BEGIN Available data

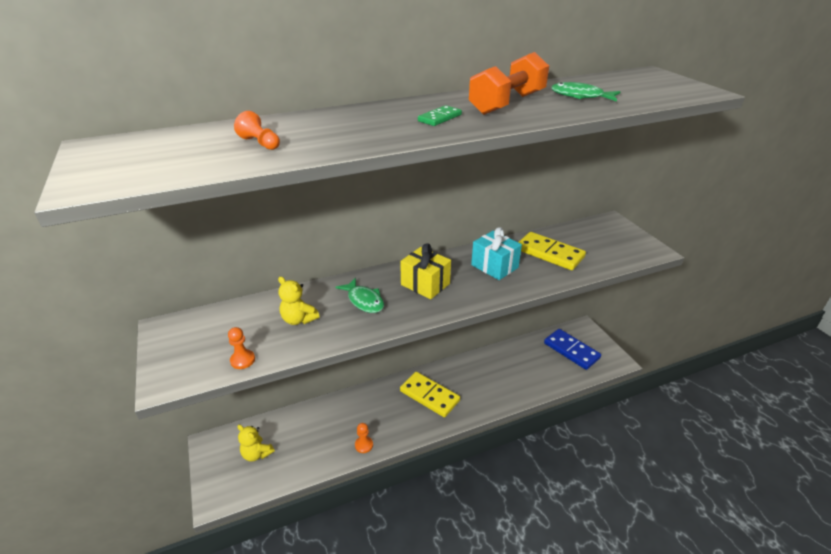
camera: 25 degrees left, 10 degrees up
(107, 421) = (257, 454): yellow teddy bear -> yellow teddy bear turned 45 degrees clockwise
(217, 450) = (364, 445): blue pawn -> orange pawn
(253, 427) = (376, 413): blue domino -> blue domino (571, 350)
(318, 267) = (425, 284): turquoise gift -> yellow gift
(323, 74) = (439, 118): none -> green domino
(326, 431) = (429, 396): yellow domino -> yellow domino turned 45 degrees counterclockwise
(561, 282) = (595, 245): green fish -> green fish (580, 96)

END Available data

Work to be completed: An exact copy of the records above is needed, with the pictures removed.

Your response:
camera: 25 degrees left, 10 degrees up
(107, 421) = (257, 454): yellow teddy bear -> yellow teddy bear turned 45 degrees clockwise
(217, 450) = (364, 445): blue pawn -> orange pawn
(253, 427) = (376, 413): blue domino -> blue domino (571, 350)
(318, 267) = (425, 284): turquoise gift -> yellow gift
(323, 74) = (439, 118): none -> green domino
(326, 431) = (429, 396): yellow domino -> yellow domino turned 45 degrees counterclockwise
(561, 282) = (595, 245): green fish -> green fish (580, 96)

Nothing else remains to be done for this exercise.